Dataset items
########
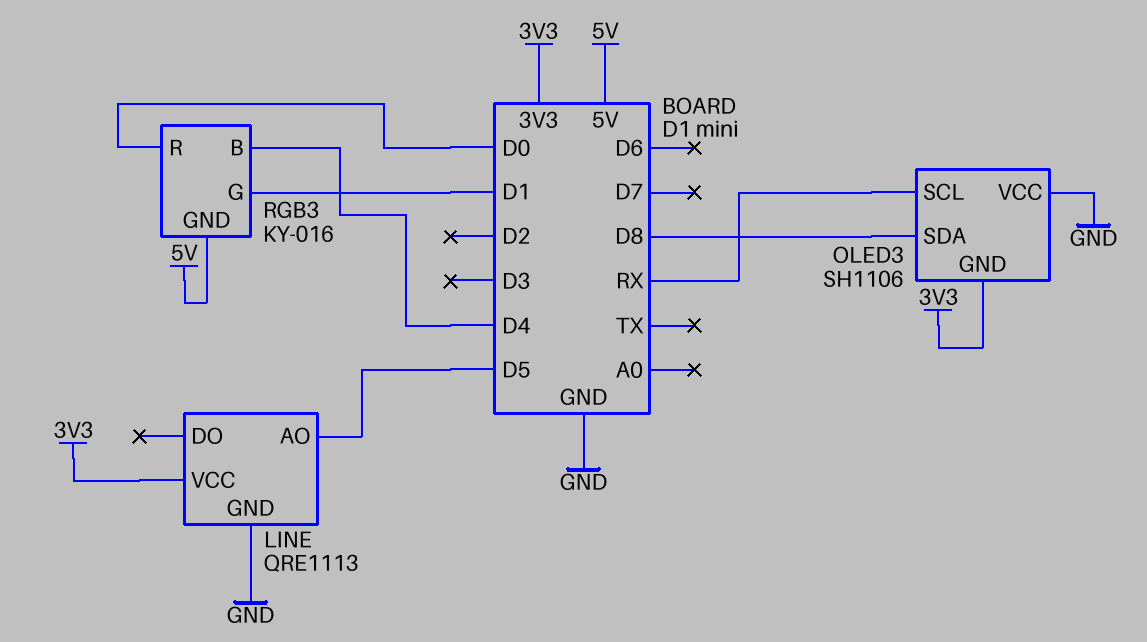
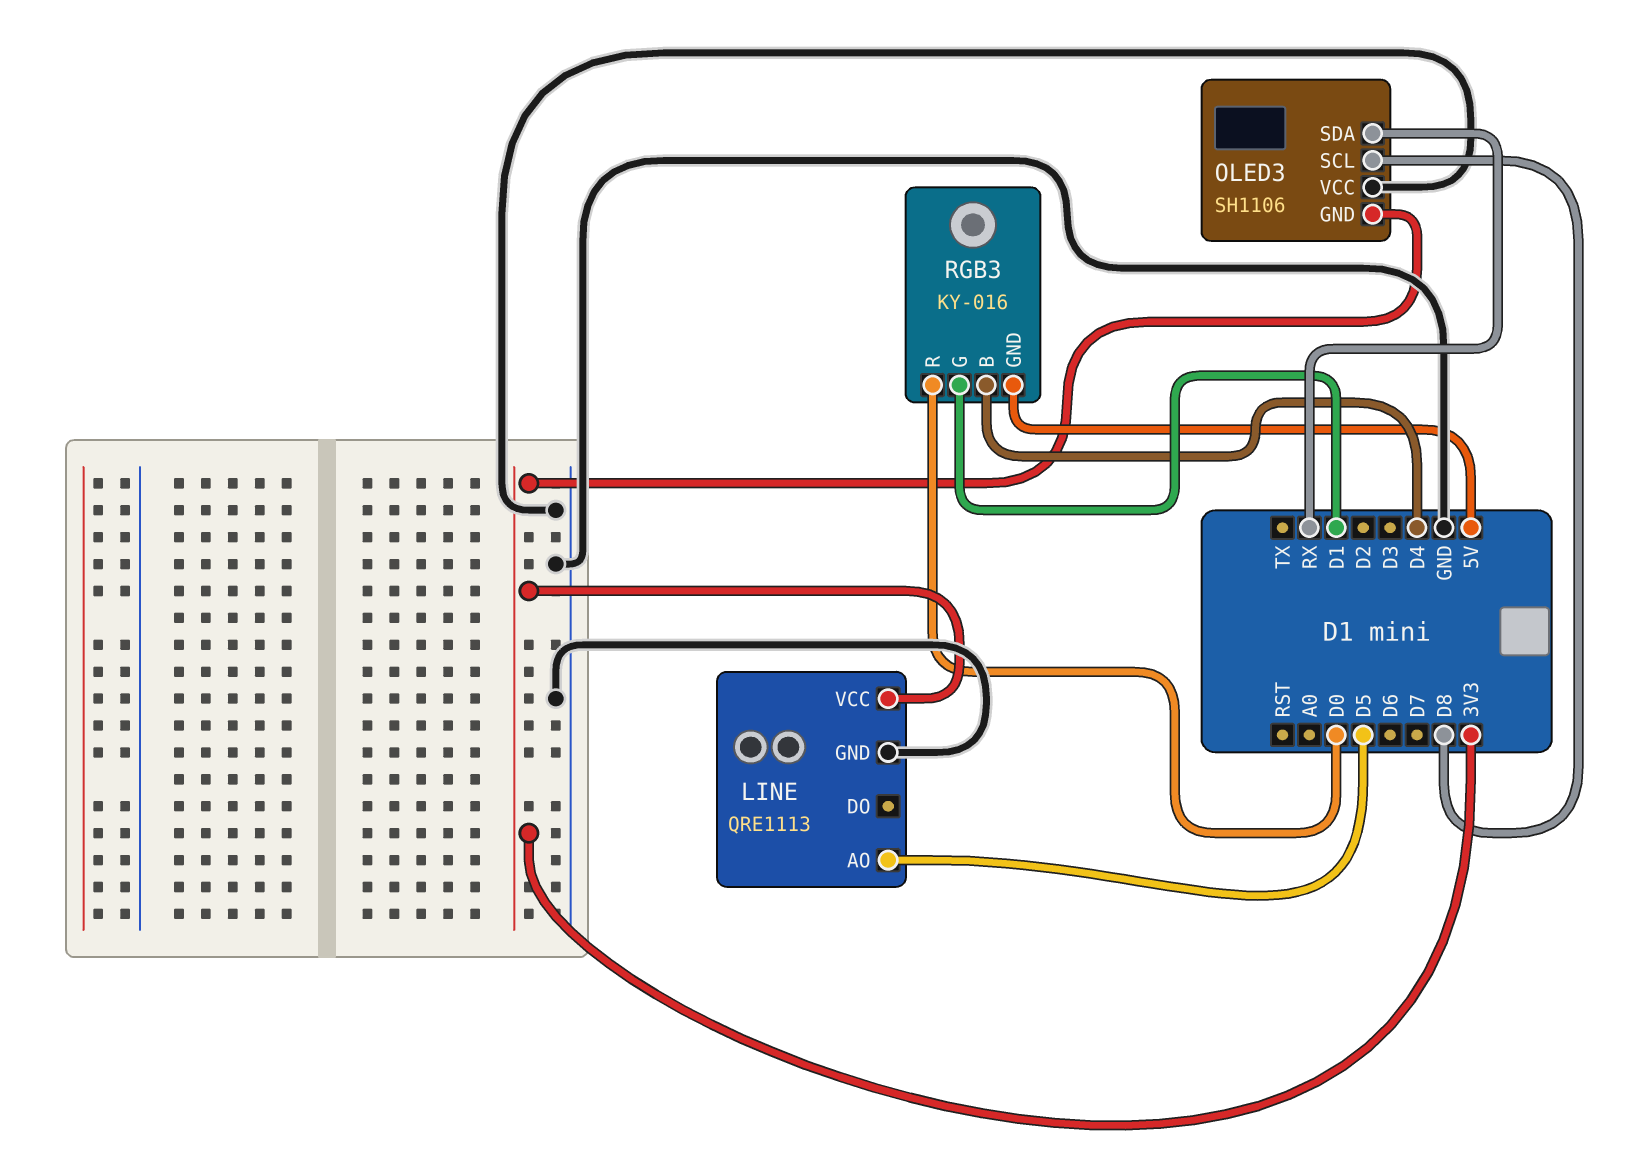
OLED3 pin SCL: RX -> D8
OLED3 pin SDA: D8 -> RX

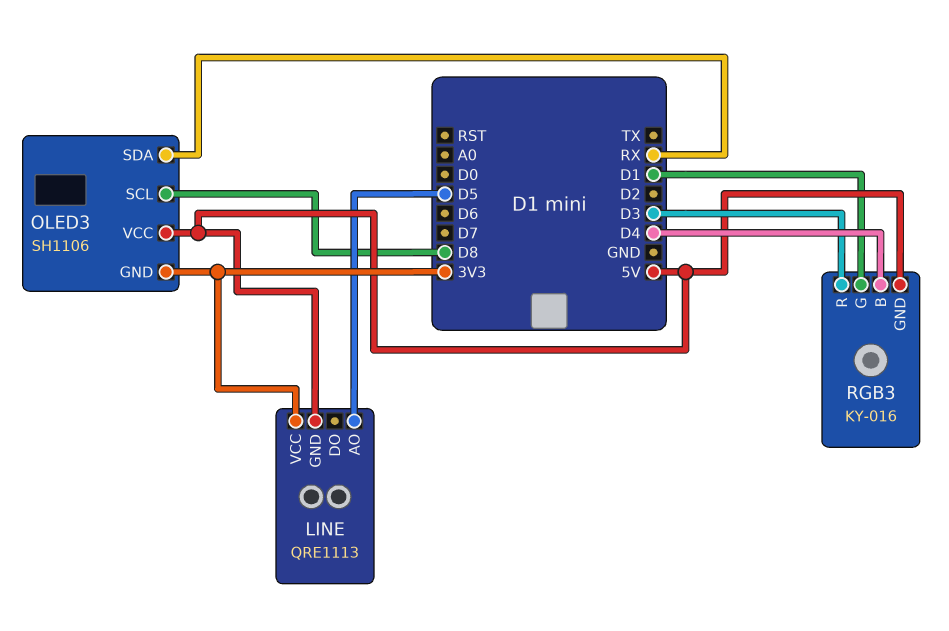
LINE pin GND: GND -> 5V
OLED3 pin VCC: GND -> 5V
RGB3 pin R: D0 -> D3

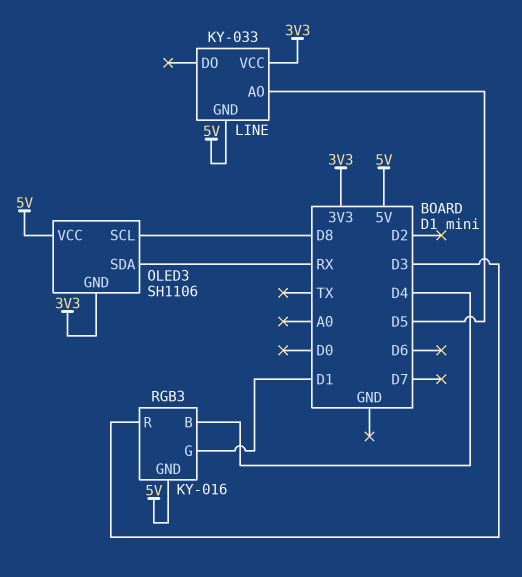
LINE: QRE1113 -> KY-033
########
- **What you are asked to do**
Exact copies of all the entries, without any pictures, are what the answer must contain.

- **Response area**
OLED3 pin SCL: RX -> D8
OLED3 pin SDA: D8 -> RX

LINE pin GND: GND -> 5V
OLED3 pin VCC: GND -> 5V
RGB3 pin R: D0 -> D3

LINE: QRE1113 -> KY-033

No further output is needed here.